START Data

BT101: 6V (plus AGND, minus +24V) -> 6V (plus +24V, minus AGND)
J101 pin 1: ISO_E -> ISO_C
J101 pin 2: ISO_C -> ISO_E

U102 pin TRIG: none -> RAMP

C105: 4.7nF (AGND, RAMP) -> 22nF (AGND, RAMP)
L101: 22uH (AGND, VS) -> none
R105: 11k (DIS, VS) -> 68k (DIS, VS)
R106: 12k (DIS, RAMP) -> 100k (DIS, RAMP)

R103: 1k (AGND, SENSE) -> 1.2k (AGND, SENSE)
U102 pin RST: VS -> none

END Data
START Data

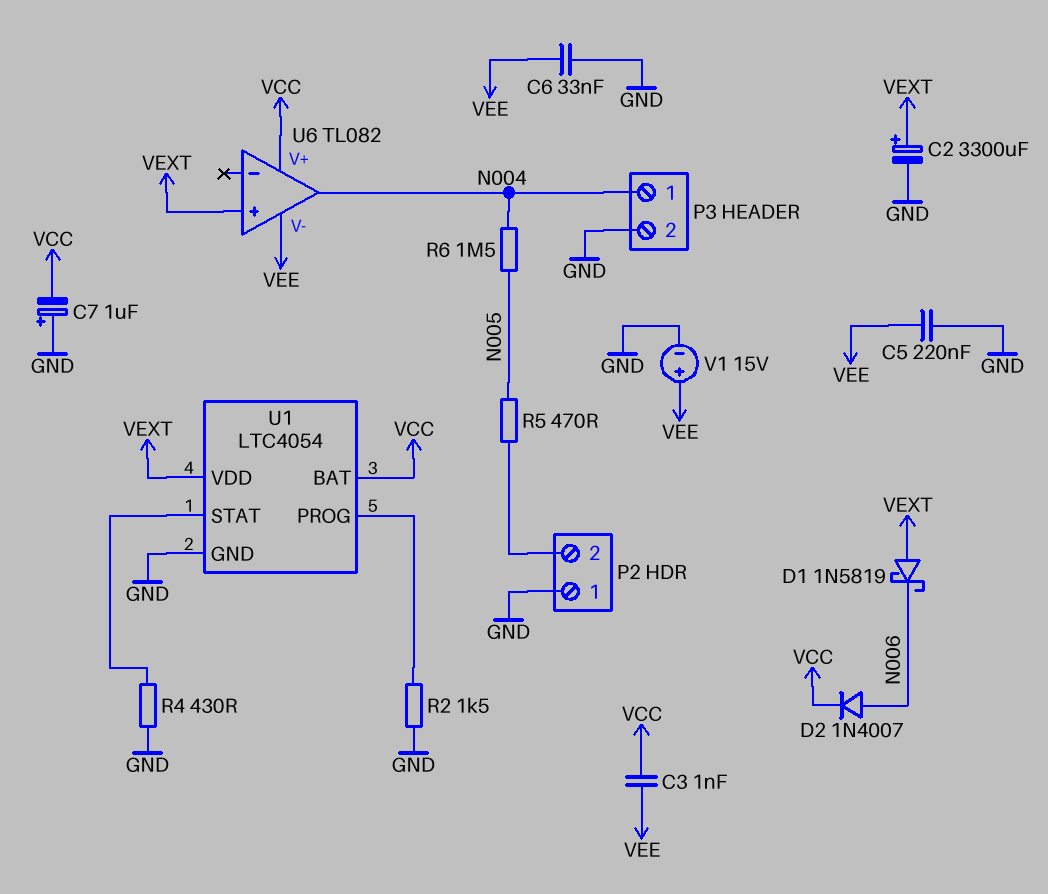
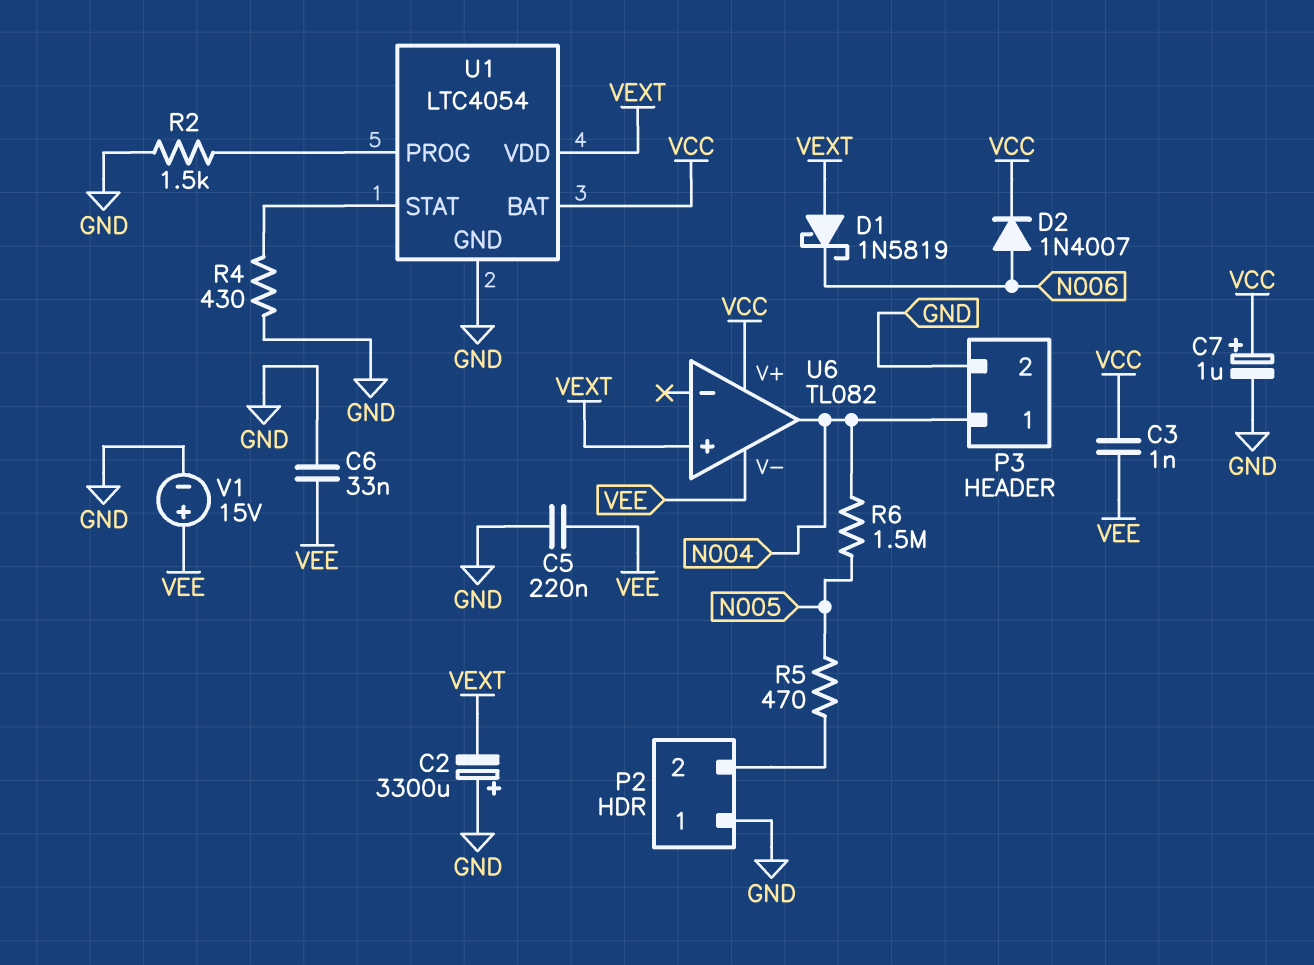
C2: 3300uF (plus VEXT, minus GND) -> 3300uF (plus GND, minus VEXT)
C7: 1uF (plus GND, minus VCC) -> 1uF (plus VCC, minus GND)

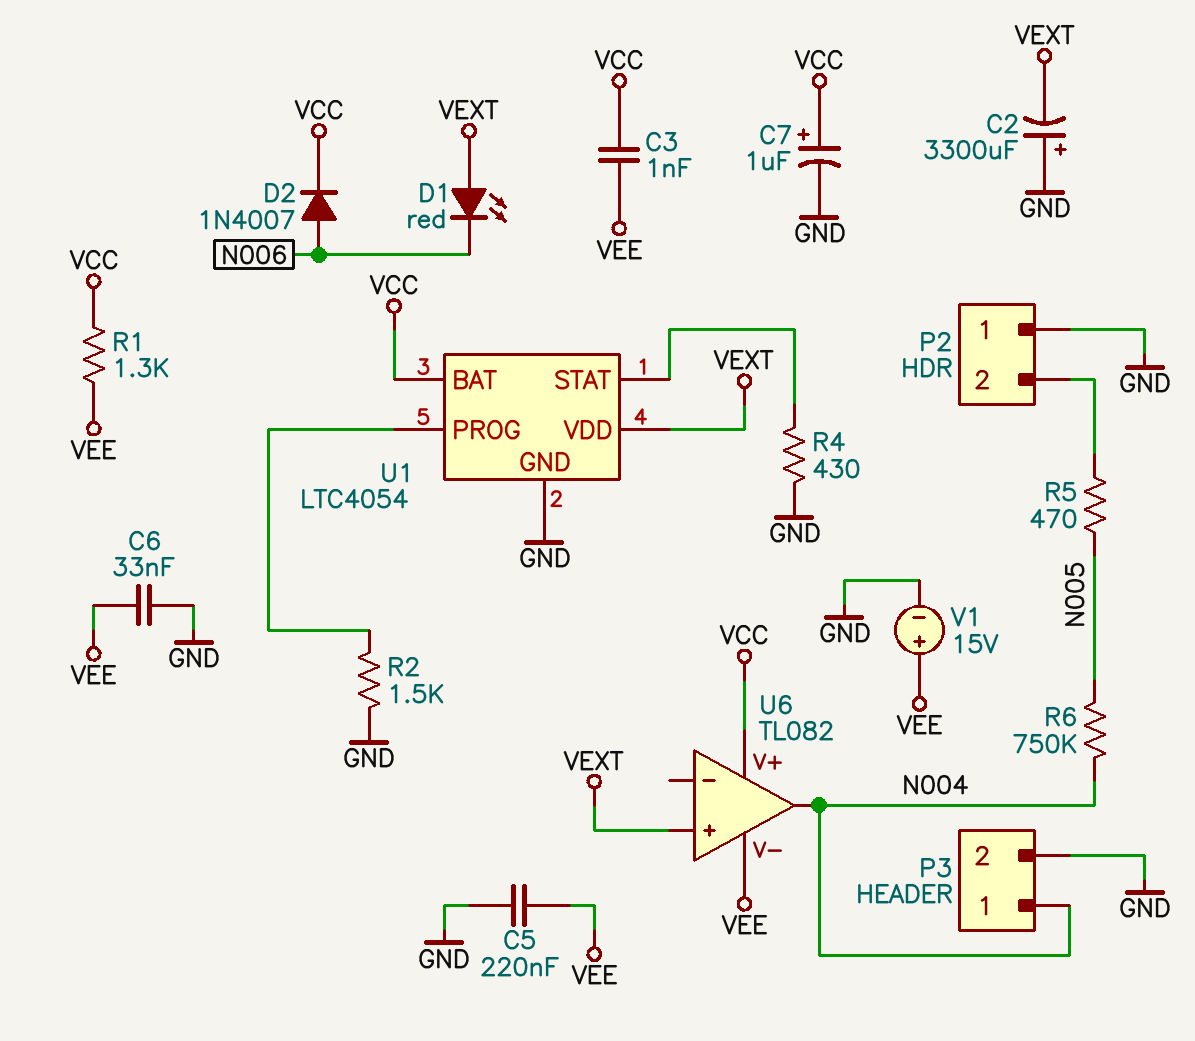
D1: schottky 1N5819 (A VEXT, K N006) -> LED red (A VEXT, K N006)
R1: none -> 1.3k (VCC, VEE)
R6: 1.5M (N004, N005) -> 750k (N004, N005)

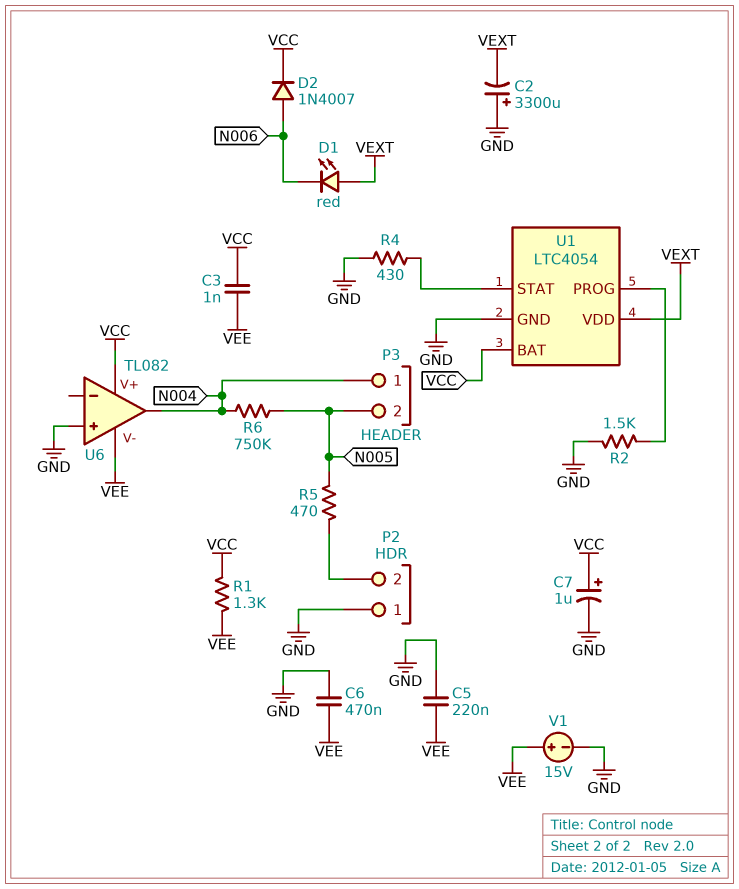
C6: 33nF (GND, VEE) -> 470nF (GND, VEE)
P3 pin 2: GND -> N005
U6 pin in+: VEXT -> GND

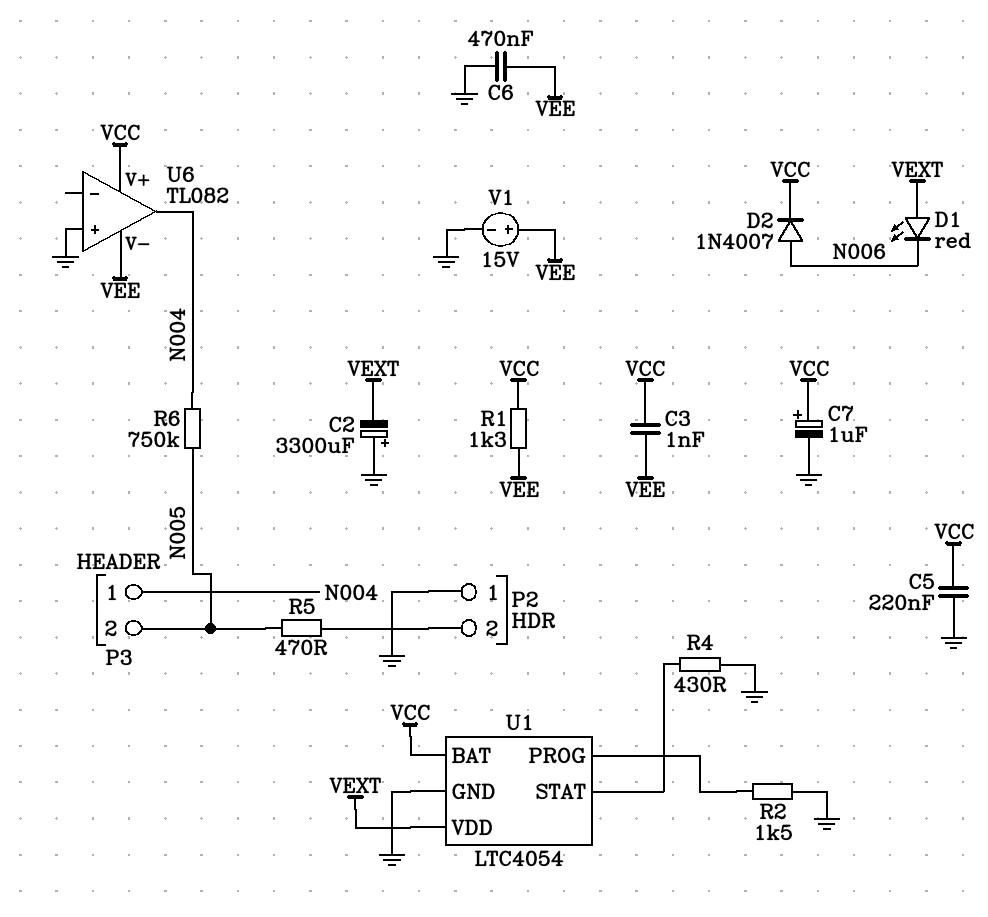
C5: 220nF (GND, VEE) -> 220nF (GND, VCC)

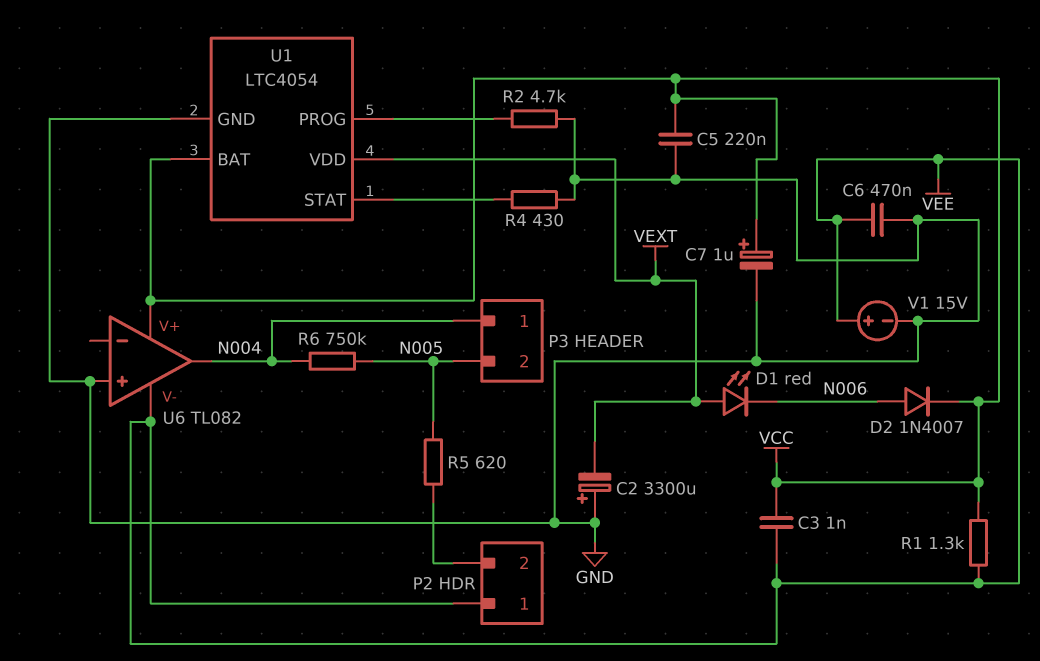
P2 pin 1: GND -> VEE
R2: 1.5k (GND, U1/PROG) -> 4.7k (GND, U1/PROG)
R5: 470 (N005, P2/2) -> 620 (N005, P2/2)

END Data

» Task prompt: Lines to set down from above: the line with "R105: 11k (DIS, VS) -> 68k (DIS, VS)", the line with "U102 pin RST: VS -> none", and every line between, each exactly as written.

» Answer to this task:
R105: 11k (DIS, VS) -> 68k (DIS, VS)
R106: 12k (DIS, RAMP) -> 100k (DIS, RAMP)

R103: 1k (AGND, SENSE) -> 1.2k (AGND, SENSE)
U102 pin RST: VS -> none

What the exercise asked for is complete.